Find the line in the entries below that contains "grey brick D3:D5". Repeat it exactly, and every line after it through the line that contains "white brick D7:E8".
:: DATA SUPPLIED
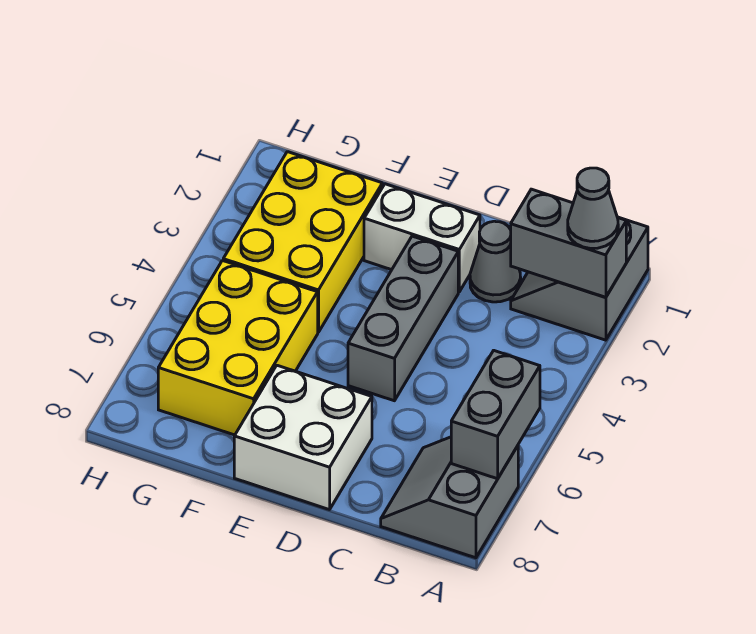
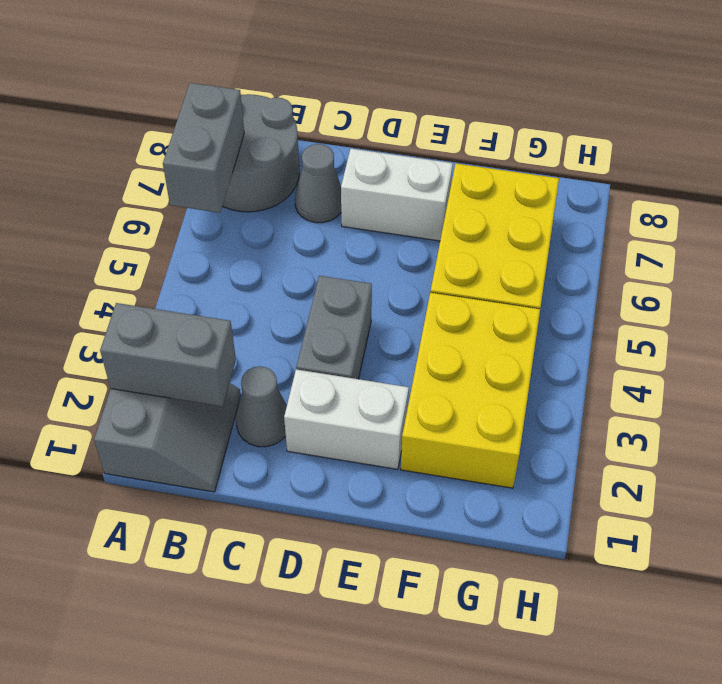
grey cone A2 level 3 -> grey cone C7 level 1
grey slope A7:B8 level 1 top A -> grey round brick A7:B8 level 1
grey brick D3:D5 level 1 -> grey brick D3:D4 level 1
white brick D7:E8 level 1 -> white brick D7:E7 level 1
::::
:: DATA SUPPLIED
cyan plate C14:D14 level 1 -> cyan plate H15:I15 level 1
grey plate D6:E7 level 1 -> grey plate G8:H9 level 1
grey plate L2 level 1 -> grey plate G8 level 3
::::
:: DATA SUPPLIED
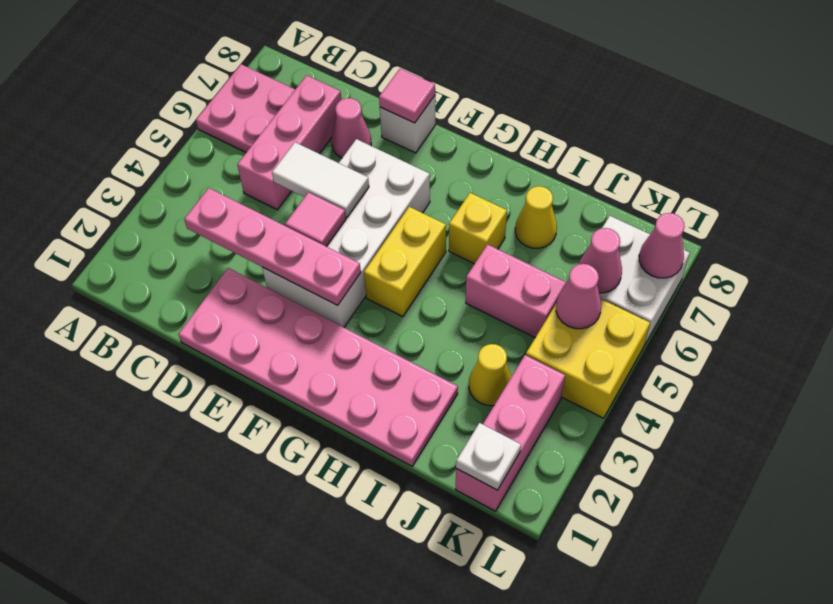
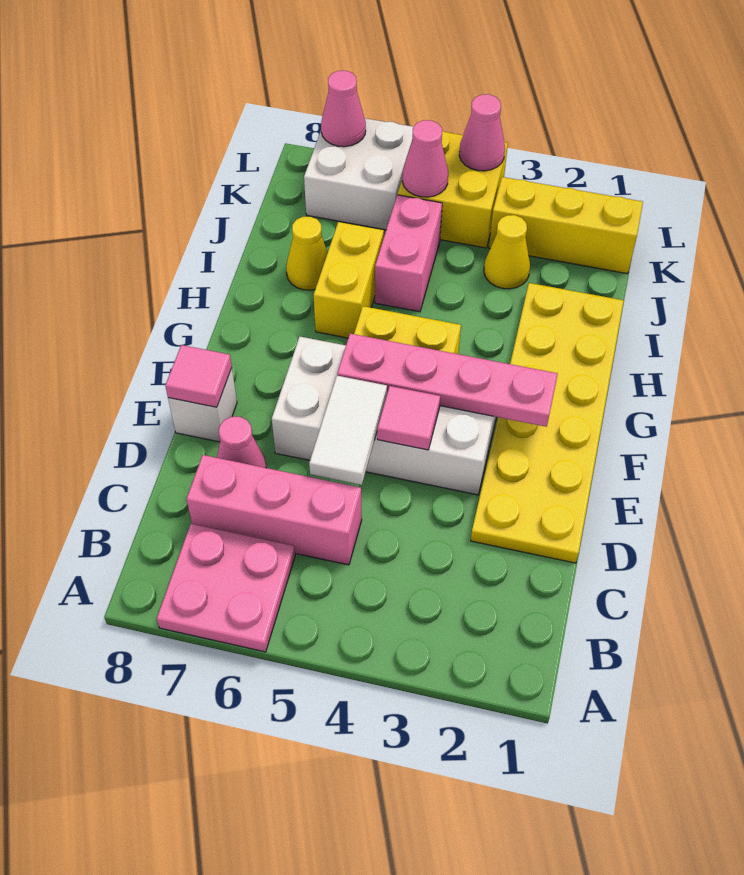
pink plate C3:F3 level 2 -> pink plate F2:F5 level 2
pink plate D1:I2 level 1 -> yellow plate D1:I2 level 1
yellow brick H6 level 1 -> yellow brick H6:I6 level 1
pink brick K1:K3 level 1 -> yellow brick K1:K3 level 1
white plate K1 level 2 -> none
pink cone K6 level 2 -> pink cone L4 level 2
::::
**EXERCISE OUTPUT:**
grey brick D3:D5 level 1 -> grey brick D3:D4 level 1
white brick D7:E8 level 1 -> white brick D7:E7 level 1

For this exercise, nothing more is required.